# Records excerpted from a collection
════════

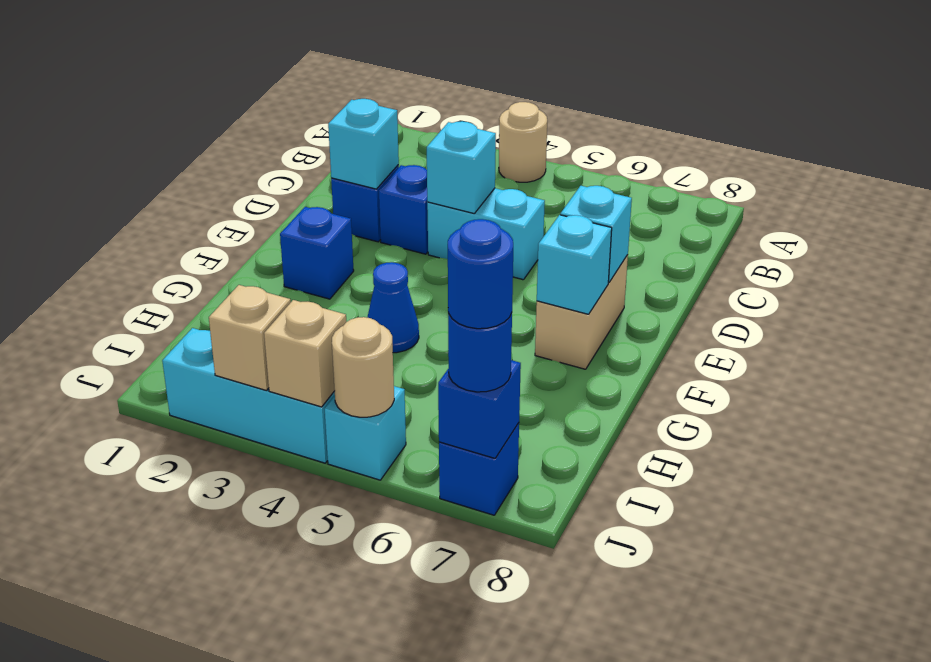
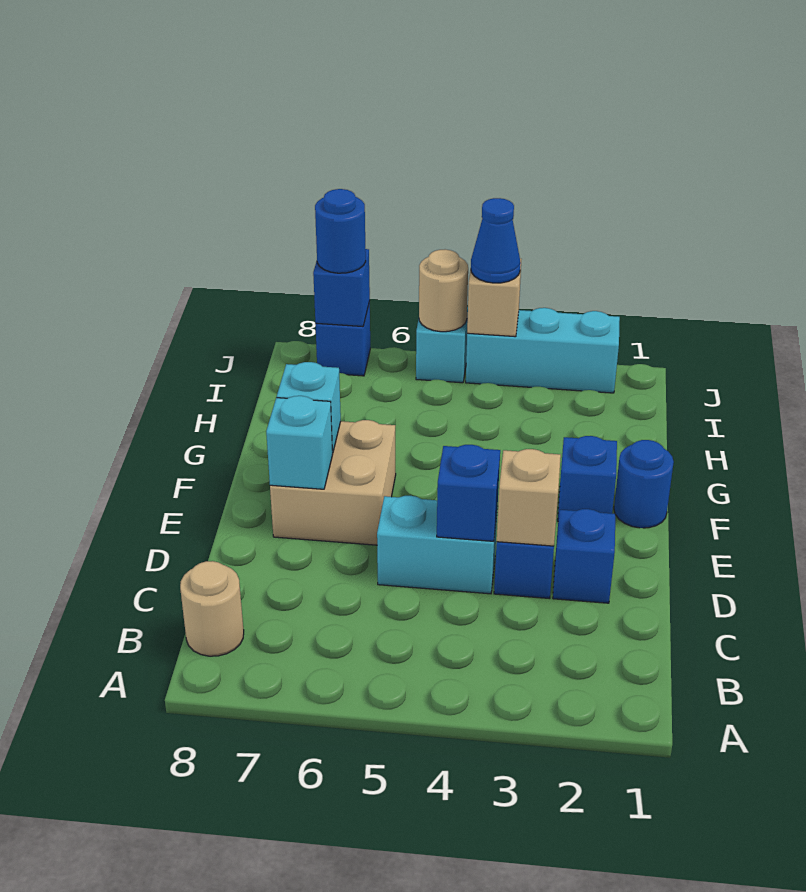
tan round brick A4 level 1 -> tan round brick B8 level 1
cyan brick D2 level 2 -> none
cyan brick D4 level 2 -> blue brick D4 level 2
tan brick E7:F7 level 1 -> tan brick E6:F7 level 1
blue cone G4 level 1 -> blue cone J4 level 3
tan brick J3 level 2 -> tan brick D3 level 2
blue round brick J7 level 4 -> blue round brick F1 level 1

════════

# EXERCISE AIM
Each entry above is to be restated exactly, without its images.

# SOLUTION TO THIS EXERCISE
tan round brick A4 level 1 -> tan round brick B8 level 1
cyan brick D2 level 2 -> none
cyan brick D4 level 2 -> blue brick D4 level 2
tan brick E7:F7 level 1 -> tan brick E6:F7 level 1
blue cone G4 level 1 -> blue cone J4 level 3
tan brick J3 level 2 -> tan brick D3 level 2
blue round brick J7 level 4 -> blue round brick F1 level 1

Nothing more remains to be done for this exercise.